#### Requirements:
Return every line in the entries below that contains the string "road", copying each line in full. Matching is case-sensitive.

#### Exercise material:
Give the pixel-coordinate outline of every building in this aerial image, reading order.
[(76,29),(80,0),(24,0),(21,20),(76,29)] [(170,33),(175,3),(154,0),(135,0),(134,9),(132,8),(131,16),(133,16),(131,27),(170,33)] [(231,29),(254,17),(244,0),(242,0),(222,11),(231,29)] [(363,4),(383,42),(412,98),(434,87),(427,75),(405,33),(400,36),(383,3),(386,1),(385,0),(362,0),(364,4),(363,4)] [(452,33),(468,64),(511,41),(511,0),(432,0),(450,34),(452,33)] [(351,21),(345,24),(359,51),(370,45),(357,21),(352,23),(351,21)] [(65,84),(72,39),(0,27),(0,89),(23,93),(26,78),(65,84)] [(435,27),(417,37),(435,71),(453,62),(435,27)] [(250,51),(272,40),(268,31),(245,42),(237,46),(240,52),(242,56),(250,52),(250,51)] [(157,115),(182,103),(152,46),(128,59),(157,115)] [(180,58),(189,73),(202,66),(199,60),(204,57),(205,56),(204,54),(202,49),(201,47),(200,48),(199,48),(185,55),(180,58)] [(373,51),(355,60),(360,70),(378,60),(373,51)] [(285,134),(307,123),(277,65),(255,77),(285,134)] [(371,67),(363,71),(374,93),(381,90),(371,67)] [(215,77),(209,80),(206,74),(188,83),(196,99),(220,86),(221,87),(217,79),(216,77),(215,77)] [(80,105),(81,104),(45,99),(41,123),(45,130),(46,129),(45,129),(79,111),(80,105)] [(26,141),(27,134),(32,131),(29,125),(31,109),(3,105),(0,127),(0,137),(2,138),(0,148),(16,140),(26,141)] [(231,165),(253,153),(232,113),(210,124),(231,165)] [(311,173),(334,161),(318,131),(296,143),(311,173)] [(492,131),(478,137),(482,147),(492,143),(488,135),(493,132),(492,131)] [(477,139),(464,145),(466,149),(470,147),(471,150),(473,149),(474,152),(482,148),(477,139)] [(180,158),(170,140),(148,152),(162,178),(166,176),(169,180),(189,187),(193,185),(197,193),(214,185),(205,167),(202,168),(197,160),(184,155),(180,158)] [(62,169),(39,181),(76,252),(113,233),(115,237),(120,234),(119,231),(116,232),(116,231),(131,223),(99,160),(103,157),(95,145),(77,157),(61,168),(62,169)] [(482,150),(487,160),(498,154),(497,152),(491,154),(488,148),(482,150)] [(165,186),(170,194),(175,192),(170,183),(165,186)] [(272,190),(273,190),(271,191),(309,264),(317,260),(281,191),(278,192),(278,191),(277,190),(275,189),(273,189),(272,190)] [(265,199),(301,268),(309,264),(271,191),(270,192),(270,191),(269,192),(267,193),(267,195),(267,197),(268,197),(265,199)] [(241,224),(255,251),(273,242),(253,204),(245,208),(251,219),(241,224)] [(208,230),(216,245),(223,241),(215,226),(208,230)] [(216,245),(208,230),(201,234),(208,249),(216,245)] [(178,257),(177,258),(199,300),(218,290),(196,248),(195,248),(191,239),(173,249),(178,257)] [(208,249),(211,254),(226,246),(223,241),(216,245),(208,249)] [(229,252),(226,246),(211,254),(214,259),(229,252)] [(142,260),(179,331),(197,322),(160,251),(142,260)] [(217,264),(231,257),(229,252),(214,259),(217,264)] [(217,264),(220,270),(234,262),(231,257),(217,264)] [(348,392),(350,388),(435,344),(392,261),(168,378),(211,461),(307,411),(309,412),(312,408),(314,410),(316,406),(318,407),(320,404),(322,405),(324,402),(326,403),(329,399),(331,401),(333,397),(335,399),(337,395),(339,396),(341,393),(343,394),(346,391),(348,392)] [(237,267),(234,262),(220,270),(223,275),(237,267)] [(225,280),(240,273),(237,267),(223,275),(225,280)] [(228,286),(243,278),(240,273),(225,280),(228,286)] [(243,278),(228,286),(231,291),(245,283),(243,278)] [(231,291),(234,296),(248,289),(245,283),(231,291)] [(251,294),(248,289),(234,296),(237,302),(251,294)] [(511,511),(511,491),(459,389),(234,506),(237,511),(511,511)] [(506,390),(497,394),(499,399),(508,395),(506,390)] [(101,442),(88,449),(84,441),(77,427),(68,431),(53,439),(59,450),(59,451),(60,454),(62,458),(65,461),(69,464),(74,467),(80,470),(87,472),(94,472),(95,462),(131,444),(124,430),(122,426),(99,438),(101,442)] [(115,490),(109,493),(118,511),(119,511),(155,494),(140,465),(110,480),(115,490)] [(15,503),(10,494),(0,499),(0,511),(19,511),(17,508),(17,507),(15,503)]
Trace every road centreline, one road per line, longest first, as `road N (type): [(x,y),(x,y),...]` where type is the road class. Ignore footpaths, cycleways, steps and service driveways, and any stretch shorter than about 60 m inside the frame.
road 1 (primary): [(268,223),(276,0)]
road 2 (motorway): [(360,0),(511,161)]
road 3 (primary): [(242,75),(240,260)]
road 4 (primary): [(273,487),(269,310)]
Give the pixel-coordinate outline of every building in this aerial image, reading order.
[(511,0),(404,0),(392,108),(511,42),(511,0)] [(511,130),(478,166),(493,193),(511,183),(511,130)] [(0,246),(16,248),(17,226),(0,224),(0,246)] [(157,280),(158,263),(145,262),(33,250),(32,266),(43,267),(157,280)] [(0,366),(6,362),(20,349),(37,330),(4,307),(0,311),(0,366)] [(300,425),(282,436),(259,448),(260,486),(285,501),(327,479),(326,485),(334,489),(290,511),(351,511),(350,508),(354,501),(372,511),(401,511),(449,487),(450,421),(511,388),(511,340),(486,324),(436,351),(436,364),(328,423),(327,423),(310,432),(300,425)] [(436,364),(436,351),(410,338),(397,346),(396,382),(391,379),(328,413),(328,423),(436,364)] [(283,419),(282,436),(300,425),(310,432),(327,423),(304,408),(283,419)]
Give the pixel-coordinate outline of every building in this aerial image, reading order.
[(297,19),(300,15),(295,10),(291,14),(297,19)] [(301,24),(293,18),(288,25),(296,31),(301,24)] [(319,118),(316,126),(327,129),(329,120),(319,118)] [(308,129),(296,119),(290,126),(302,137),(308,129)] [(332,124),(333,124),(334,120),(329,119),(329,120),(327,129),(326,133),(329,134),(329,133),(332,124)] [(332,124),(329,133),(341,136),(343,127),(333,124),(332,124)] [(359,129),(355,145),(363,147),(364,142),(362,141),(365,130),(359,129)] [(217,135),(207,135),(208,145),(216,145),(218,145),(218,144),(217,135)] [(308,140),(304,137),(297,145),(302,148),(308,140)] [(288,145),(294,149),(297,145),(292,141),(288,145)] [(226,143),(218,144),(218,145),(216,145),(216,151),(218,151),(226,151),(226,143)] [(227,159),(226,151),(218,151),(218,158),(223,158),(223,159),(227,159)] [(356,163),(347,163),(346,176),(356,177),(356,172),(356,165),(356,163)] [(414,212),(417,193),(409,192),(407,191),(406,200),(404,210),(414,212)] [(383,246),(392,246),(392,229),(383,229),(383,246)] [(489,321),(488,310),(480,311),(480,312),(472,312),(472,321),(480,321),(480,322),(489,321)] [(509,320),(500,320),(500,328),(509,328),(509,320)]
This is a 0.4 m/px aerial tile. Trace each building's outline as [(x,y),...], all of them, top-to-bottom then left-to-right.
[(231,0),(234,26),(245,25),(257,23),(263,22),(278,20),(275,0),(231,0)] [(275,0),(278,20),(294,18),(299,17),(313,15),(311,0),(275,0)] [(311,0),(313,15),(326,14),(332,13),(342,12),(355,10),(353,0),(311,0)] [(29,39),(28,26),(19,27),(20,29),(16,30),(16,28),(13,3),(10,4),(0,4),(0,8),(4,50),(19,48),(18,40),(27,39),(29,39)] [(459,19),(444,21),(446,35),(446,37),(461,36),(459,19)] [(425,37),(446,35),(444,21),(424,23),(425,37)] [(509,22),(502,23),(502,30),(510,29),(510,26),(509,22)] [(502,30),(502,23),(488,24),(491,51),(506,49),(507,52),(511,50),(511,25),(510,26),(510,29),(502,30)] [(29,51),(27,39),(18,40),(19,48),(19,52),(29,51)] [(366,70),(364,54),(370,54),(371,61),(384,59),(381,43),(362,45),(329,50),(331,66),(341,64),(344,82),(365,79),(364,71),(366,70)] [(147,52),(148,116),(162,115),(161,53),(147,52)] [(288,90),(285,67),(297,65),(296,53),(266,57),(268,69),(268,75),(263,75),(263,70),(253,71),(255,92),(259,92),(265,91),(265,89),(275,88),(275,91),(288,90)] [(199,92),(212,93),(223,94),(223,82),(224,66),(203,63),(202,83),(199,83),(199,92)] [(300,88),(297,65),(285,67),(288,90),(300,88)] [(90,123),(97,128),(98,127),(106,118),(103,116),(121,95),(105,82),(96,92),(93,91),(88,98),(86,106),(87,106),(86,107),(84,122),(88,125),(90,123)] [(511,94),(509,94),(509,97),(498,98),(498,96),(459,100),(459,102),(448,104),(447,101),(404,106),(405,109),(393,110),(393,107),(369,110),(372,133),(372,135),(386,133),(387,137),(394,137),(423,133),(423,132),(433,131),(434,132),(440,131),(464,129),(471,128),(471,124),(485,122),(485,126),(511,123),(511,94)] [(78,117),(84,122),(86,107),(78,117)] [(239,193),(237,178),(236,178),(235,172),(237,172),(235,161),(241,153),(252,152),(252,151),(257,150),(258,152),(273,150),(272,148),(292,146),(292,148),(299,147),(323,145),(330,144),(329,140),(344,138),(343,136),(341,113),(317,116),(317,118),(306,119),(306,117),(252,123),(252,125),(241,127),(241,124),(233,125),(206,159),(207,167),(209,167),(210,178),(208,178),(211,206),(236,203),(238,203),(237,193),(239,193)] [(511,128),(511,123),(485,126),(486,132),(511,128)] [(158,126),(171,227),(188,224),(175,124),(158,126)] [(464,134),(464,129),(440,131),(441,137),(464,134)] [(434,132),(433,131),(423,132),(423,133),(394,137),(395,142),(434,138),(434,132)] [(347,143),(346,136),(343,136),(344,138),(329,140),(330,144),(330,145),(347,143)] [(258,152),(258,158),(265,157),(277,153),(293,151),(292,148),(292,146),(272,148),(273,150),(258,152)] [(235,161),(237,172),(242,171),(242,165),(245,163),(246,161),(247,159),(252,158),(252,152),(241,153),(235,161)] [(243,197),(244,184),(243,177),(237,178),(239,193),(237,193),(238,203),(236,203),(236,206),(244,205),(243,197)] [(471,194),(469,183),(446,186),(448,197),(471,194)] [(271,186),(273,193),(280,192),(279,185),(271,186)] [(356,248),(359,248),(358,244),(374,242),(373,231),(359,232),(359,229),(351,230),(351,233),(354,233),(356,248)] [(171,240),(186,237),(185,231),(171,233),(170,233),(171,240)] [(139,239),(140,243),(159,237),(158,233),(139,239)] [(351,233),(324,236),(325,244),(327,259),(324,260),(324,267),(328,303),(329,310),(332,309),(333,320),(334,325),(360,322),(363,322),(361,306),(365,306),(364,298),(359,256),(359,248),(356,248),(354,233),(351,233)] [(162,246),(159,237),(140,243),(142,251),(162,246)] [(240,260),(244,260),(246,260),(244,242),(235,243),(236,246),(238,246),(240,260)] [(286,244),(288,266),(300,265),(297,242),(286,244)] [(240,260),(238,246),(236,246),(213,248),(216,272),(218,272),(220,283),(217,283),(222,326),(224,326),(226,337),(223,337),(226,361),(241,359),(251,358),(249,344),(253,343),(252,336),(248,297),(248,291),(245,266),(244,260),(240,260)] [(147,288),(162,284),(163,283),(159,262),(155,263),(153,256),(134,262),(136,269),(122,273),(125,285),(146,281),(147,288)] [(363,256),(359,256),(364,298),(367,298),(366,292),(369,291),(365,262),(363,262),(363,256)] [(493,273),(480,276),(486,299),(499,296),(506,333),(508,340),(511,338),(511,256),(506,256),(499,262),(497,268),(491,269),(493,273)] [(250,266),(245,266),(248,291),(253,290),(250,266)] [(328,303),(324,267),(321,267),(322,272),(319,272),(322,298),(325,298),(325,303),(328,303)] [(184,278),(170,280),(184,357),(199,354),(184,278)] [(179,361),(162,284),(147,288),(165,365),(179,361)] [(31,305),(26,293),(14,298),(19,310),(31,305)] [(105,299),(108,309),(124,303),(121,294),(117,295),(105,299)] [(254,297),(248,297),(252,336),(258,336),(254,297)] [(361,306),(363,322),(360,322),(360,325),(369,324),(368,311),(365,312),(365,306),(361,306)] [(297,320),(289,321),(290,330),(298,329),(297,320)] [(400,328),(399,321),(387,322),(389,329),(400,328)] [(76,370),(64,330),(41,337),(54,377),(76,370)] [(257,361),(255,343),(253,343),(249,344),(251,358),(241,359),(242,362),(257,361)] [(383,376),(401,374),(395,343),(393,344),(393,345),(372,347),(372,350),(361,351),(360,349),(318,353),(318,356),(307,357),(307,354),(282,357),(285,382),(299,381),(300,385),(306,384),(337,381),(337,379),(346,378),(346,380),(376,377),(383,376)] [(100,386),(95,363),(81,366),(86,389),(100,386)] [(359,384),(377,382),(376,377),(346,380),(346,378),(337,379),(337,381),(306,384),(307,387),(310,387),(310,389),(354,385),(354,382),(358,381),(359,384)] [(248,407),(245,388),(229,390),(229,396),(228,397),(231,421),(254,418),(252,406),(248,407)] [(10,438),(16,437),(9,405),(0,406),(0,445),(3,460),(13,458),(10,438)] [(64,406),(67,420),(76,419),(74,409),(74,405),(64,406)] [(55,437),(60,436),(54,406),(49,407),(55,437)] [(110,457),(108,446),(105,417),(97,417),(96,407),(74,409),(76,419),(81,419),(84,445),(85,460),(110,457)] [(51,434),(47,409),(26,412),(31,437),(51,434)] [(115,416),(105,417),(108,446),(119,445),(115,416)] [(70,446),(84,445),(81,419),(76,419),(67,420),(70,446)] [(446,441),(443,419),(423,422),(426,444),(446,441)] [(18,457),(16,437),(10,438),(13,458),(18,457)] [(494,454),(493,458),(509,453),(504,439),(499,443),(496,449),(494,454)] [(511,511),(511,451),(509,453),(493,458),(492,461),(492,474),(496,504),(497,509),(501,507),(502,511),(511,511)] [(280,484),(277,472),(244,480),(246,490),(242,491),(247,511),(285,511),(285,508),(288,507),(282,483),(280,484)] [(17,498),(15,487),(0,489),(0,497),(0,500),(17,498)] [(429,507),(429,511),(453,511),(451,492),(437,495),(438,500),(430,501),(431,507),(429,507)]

#### Exercise result:
Trace every road centreline, one road per line, longest first, as `road N (type): [(x,y),(x,y),...]` where type is the road class. Ignore footpaths, cycleways, steps and service driveways, and any stretch shorter than about 60 m inside the frame.
road 1 (primary): [(268,223),(276,0)]
road 2 (motorway): [(360,0),(511,161)]
road 3 (primary): [(242,75),(240,260)]
road 4 (primary): [(273,487),(269,310)]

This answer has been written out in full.